WORK INSTRUCTION. Where a line holds the word "green", copy that line from the data below.

[Object change descriptions]
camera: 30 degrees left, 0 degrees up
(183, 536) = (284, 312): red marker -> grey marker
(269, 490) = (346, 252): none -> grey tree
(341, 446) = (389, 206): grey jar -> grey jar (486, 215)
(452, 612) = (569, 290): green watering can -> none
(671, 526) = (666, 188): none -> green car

OUTPUT BELOW.
(452, 612) = (569, 290): green watering can -> none
(671, 526) = (666, 188): none -> green car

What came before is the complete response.